Before-and-after scene images:

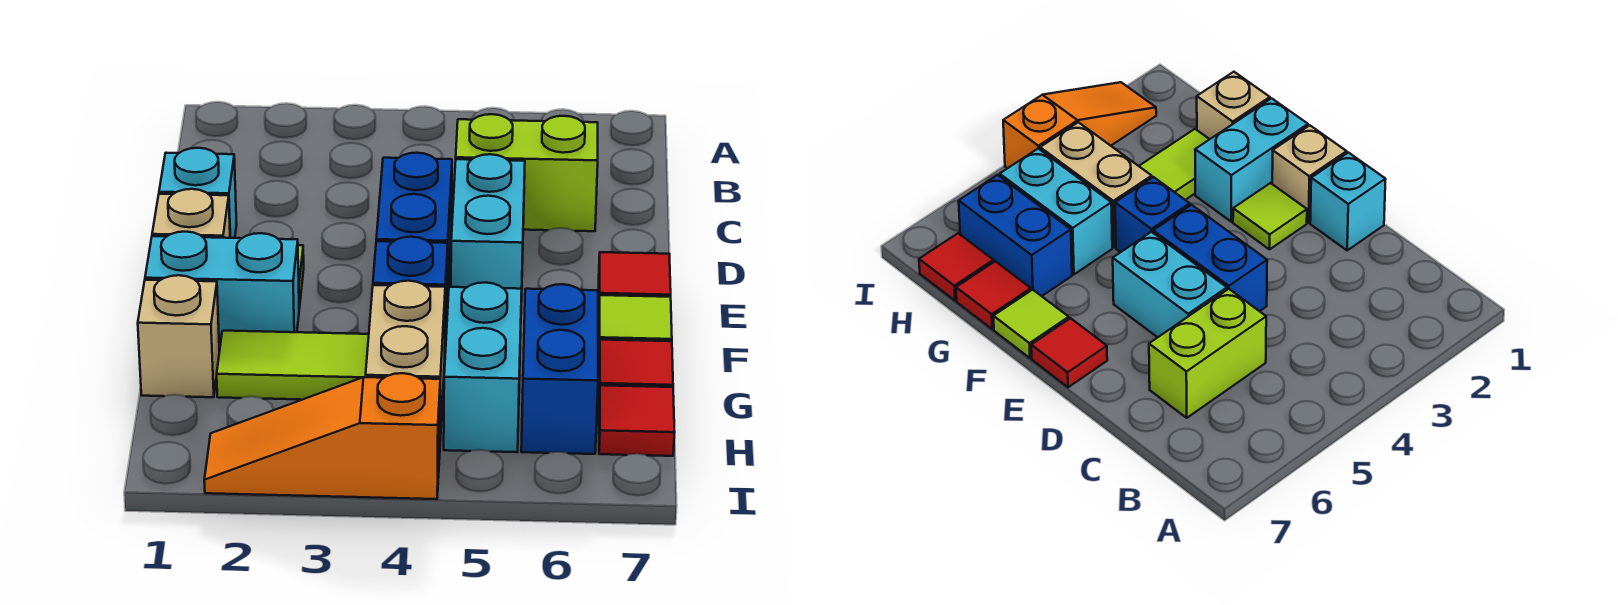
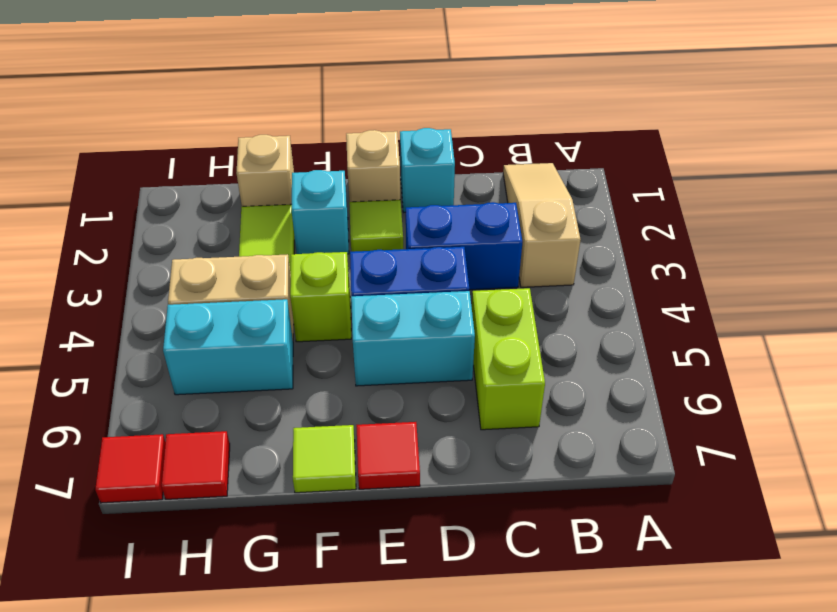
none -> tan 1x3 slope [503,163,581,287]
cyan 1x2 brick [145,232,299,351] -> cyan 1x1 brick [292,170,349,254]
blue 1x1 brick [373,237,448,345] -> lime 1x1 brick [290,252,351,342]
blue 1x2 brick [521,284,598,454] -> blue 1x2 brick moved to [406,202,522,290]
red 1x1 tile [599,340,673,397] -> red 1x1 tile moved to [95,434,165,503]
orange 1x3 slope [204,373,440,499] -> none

To-do item — Scan the data above for the string "none". Copy every line in which it appears.

Expected answer —
none -> tan 1x3 slope [503,163,581,287]
orange 1x3 slope [204,373,440,499] -> none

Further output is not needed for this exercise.